*HOW TO COMPLETE THIS TASK:* The word "size" marks the lines to find; copy every such line from the data below.

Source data

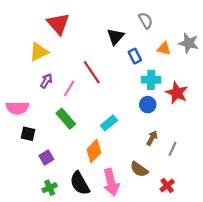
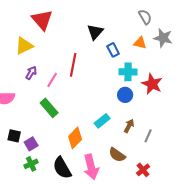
gray semicircle: (146, 20) -> (145, 17), moved
red line: (92, 72) -> (73, 65), turned 45
cyan rectangle: (109, 123) -> (102, 121), moved
black square: (28, 134) -> (14, 136), moved
green cross: (50, 188) -> (31, 164), moved

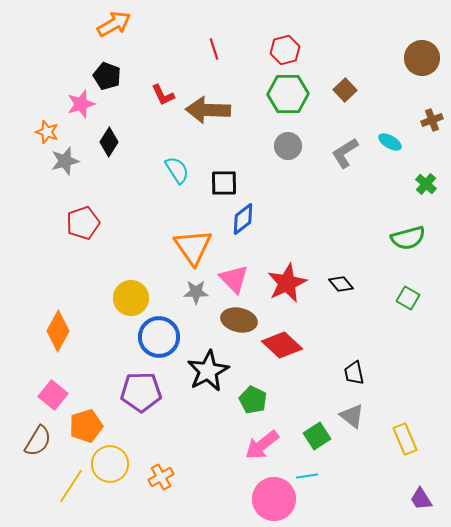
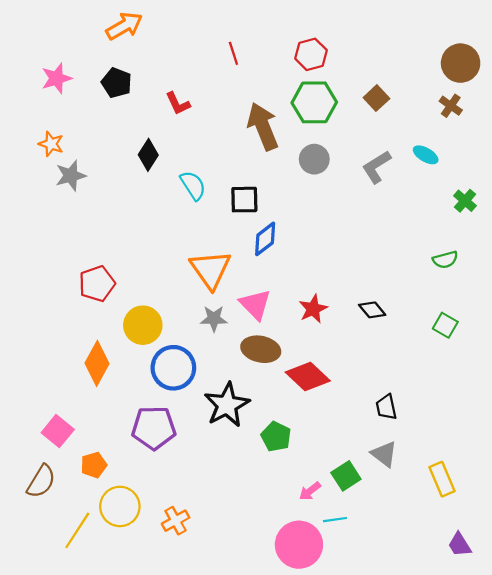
pink star: (81, 104) -> (57, 78), moved
brown arrow: (208, 110) -> (263, 126), moved, turned 66
brown cross: (432, 120) -> (451, 106), moved, turned -35
black diamond: (109, 142) -> (148, 155), moved
red pentagon: (83, 223) -> (97, 284), moved
green semicircle: (408, 238) -> (445, 260), size x0.7
red star: (287, 283) -> (313, 309), size x0.7
orange diamond: (58, 331) -> (97, 363), moved
orange pentagon: (86, 426) -> (94, 465), size x0.7
pink arrow: (262, 445) -> (310, 491), moved, size x0.6

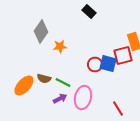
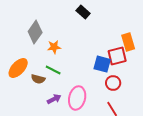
red circle: (95, 64) -> (113, 83), moved
green line: (63, 82) -> (53, 70), moved
orange ellipse: (24, 86) -> (18, 68), moved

*TASK SOLUTION:*
green semicircle: (408, 238) -> (445, 260), size x0.7
red star: (287, 283) -> (313, 309), size x0.7
orange pentagon: (86, 426) -> (94, 465), size x0.7
pink arrow: (262, 445) -> (310, 491), moved, size x0.6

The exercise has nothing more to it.